▸ **Brief**: Copy the records below exactly as they are written.

== Exercise material ==

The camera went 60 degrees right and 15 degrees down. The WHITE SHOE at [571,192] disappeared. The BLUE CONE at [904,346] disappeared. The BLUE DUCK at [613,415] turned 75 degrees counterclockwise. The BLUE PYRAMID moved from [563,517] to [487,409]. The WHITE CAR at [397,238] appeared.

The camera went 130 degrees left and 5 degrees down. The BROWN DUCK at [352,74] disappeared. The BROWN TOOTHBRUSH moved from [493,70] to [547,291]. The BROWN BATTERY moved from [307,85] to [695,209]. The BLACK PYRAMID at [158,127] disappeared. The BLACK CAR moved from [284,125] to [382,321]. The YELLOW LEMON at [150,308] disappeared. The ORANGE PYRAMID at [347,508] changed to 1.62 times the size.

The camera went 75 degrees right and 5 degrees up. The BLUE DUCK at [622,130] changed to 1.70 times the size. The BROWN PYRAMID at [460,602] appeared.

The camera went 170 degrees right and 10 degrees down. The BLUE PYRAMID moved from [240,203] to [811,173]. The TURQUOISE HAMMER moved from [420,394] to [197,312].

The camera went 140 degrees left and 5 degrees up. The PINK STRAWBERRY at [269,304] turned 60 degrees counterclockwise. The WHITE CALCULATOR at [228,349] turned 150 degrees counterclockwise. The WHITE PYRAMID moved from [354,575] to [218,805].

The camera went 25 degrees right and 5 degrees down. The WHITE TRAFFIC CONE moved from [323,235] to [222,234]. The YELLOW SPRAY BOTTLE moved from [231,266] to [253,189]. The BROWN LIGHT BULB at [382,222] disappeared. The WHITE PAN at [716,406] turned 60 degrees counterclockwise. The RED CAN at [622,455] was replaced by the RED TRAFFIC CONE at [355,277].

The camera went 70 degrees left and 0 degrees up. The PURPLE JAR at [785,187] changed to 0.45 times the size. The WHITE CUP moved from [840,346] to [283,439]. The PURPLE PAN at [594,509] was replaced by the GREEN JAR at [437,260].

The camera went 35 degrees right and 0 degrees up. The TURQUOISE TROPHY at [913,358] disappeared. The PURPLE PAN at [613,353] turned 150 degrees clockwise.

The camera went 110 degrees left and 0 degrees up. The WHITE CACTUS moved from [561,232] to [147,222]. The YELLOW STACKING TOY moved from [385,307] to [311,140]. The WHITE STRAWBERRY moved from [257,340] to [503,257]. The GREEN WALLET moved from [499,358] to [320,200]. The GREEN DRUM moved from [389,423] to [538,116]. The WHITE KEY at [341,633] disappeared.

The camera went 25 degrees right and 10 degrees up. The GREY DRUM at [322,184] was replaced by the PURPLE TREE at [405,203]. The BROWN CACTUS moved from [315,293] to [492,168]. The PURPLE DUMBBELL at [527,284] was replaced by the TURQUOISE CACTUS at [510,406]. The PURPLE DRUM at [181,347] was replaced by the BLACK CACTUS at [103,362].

===

▸ **Result below**:
The camera went 60 degrees right and 15 degrees down. The WHITE SHOE at [571,192] disappeared. The BLUE CONE at [904,346] disappeared. The BLUE DUCK at [613,415] turned 75 degrees counterclockwise. The BLUE PYRAMID moved from [563,517] to [487,409]. The WHITE CAR at [397,238] appeared.

The camera went 130 degrees left and 5 degrees down. The BROWN DUCK at [352,74] disappeared. The BROWN TOOTHBRUSH moved from [493,70] to [547,291]. The BROWN BATTERY moved from [307,85] to [695,209]. The BLACK PYRAMID at [158,127] disappeared. The BLACK CAR moved from [284,125] to [382,321]. The YELLOW LEMON at [150,308] disappeared. The ORANGE PYRAMID at [347,508] changed to 1.62 times the size.

The camera went 75 degrees right and 5 degrees up. The BLUE DUCK at [622,130] changed to 1.70 times the size. The BROWN PYRAMID at [460,602] appeared.

The camera went 170 degrees right and 10 degrees down. The BLUE PYRAMID moved from [240,203] to [811,173]. The TURQUOISE HAMMER moved from [420,394] to [197,312].

The camera went 140 degrees left and 5 degrees up. The PINK STRAWBERRY at [269,304] turned 60 degrees counterclockwise. The WHITE CALCULATOR at [228,349] turned 150 degrees counterclockwise. The WHITE PYRAMID moved from [354,575] to [218,805].

The camera went 25 degrees right and 5 degrees down. The WHITE TRAFFIC CONE moved from [323,235] to [222,234]. The YELLOW SPRAY BOTTLE moved from [231,266] to [253,189]. The BROWN LIGHT BULB at [382,222] disappeared. The WHITE PAN at [716,406] turned 60 degrees counterclockwise. The RED CAN at [622,455] was replaced by the RED TRAFFIC CONE at [355,277].

The camera went 70 degrees left and 0 degrees up. The PURPLE JAR at [785,187] changed to 0.45 times the size. The WHITE CUP moved from [840,346] to [283,439]. The PURPLE PAN at [594,509] was replaced by the GREEN JAR at [437,260].

The camera went 35 degrees right and 0 degrees up. The TURQUOISE TROPHY at [913,358] disappeared. The PURPLE PAN at [613,353] turned 150 degrees clockwise.

The camera went 110 degrees left and 0 degrees up. The WHITE CACTUS moved from [561,232] to [147,222]. The YELLOW STACKING TOY moved from [385,307] to [311,140]. The WHITE STRAWBERRY moved from [257,340] to [503,257]. The GREEN WALLET moved from [499,358] to [320,200]. The GREEN DRUM moved from [389,423] to [538,116]. The WHITE KEY at [341,633] disappeared.

The camera went 25 degrees right and 10 degrees up. The GREY DRUM at [322,184] was replaced by the PURPLE TREE at [405,203]. The BROWN CACTUS moved from [315,293] to [492,168]. The PURPLE DUMBBELL at [527,284] was replaced by the TURQUOISE CACTUS at [510,406]. The PURPLE DRUM at [181,347] was replaced by the BLACK CACTUS at [103,362].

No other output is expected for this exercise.